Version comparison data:
————

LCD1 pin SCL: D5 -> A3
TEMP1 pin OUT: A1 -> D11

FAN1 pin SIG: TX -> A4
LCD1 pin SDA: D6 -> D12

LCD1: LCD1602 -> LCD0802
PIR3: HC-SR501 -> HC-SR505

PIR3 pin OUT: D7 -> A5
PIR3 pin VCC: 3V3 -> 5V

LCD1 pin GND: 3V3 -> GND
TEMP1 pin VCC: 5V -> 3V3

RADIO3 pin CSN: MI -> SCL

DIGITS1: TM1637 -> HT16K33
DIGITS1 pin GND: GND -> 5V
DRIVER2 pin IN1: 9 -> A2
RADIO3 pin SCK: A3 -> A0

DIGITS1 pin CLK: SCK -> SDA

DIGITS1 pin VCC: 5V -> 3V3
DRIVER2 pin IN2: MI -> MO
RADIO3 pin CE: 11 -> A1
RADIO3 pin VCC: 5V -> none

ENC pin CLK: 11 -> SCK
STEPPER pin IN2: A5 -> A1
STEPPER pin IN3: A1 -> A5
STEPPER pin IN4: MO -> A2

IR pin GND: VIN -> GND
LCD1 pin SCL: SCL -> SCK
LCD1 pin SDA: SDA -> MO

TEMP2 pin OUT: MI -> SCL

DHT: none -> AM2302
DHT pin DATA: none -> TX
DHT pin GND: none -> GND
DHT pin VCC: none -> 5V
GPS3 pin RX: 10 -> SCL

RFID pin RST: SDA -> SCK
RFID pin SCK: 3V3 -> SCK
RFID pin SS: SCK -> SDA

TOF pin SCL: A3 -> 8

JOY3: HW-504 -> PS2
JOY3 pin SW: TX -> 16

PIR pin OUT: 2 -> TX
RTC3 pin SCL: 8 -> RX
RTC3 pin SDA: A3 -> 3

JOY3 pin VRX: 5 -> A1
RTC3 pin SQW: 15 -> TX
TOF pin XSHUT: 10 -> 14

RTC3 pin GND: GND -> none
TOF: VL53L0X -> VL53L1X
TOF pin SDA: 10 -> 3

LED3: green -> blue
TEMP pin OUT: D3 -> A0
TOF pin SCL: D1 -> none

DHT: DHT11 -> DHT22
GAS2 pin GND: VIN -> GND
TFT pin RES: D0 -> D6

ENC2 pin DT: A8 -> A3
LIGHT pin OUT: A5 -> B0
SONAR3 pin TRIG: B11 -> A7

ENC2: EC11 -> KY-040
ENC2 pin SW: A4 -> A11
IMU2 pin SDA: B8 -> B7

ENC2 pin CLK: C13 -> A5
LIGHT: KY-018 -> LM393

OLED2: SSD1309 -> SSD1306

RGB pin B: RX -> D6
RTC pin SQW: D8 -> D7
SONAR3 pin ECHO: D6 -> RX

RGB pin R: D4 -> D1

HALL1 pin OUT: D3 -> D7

————

- [Description of the task]:
Copy out each entry precisely. Leave nothing out.

- [Exercise result]:
LCD1 pin SCL: D5 -> A3
TEMP1 pin OUT: A1 -> D11

FAN1 pin SIG: TX -> A4
LCD1 pin SDA: D6 -> D12

LCD1: LCD1602 -> LCD0802
PIR3: HC-SR501 -> HC-SR505

PIR3 pin OUT: D7 -> A5
PIR3 pin VCC: 3V3 -> 5V

LCD1 pin GND: 3V3 -> GND
TEMP1 pin VCC: 5V -> 3V3

RADIO3 pin CSN: MI -> SCL

DIGITS1: TM1637 -> HT16K33
DIGITS1 pin GND: GND -> 5V
DRIVER2 pin IN1: 9 -> A2
RADIO3 pin SCK: A3 -> A0

DIGITS1 pin CLK: SCK -> SDA

DIGITS1 pin VCC: 5V -> 3V3
DRIVER2 pin IN2: MI -> MO
RADIO3 pin CE: 11 -> A1
RADIO3 pin VCC: 5V -> none

ENC pin CLK: 11 -> SCK
STEPPER pin IN2: A5 -> A1
STEPPER pin IN3: A1 -> A5
STEPPER pin IN4: MO -> A2

IR pin GND: VIN -> GND
LCD1 pin SCL: SCL -> SCK
LCD1 pin SDA: SDA -> MO

TEMP2 pin OUT: MI -> SCL

DHT: none -> AM2302
DHT pin DATA: none -> TX
DHT pin GND: none -> GND
DHT pin VCC: none -> 5V
GPS3 pin RX: 10 -> SCL

RFID pin RST: SDA -> SCK
RFID pin SCK: 3V3 -> SCK
RFID pin SS: SCK -> SDA

TOF pin SCL: A3 -> 8

JOY3: HW-504 -> PS2
JOY3 pin SW: TX -> 16

PIR pin OUT: 2 -> TX
RTC3 pin SCL: 8 -> RX
RTC3 pin SDA: A3 -> 3

JOY3 pin VRX: 5 -> A1
RTC3 pin SQW: 15 -> TX
TOF pin XSHUT: 10 -> 14

RTC3 pin GND: GND -> none
TOF: VL53L0X -> VL53L1X
TOF pin SDA: 10 -> 3

LED3: green -> blue
TEMP pin OUT: D3 -> A0
TOF pin SCL: D1 -> none

DHT: DHT11 -> DHT22
GAS2 pin GND: VIN -> GND
TFT pin RES: D0 -> D6

ENC2 pin DT: A8 -> A3
LIGHT pin OUT: A5 -> B0
SONAR3 pin TRIG: B11 -> A7

ENC2: EC11 -> KY-040
ENC2 pin SW: A4 -> A11
IMU2 pin SDA: B8 -> B7

ENC2 pin CLK: C13 -> A5
LIGHT: KY-018 -> LM393

OLED2: SSD1309 -> SSD1306

RGB pin B: RX -> D6
RTC pin SQW: D8 -> D7
SONAR3 pin ECHO: D6 -> RX

RGB pin R: D4 -> D1

HALL1 pin OUT: D3 -> D7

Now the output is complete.